● **Task requirements**: In the entries below, find the line containing "(551, 271) = (335, 207): none -> black button", then copy it and every later line exactly, ending with the last line.

● **Data**:
::::

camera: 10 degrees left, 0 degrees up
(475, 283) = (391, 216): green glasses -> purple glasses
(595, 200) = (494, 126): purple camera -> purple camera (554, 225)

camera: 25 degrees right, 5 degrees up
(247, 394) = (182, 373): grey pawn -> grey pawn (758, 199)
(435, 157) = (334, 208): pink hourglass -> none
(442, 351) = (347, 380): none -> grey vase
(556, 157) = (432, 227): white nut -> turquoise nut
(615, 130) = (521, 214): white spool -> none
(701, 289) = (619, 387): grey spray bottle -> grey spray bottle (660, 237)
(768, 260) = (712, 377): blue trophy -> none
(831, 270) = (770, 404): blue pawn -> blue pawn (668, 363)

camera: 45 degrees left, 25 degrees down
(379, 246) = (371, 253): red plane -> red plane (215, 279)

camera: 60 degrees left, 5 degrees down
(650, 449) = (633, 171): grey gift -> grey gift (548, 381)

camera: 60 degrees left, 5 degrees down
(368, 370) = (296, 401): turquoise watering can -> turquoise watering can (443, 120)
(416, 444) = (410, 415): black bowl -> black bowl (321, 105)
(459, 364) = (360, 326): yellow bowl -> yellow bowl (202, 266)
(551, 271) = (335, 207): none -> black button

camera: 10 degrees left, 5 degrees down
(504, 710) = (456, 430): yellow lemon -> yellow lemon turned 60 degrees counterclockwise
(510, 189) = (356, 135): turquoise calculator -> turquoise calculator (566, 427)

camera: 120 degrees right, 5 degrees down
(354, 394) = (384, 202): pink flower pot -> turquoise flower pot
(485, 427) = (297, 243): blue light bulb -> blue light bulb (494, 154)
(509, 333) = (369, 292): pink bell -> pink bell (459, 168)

::::

● **Response below**:
(551, 271) = (335, 207): none -> black button

camera: 10 degrees left, 5 degrees down
(504, 710) = (456, 430): yellow lemon -> yellow lemon turned 60 degrees counterclockwise
(510, 189) = (356, 135): turquoise calculator -> turquoise calculator (566, 427)

camera: 120 degrees right, 5 degrees down
(354, 394) = (384, 202): pink flower pot -> turquoise flower pot
(485, 427) = (297, 243): blue light bulb -> blue light bulb (494, 154)
(509, 333) = (369, 292): pink bell -> pink bell (459, 168)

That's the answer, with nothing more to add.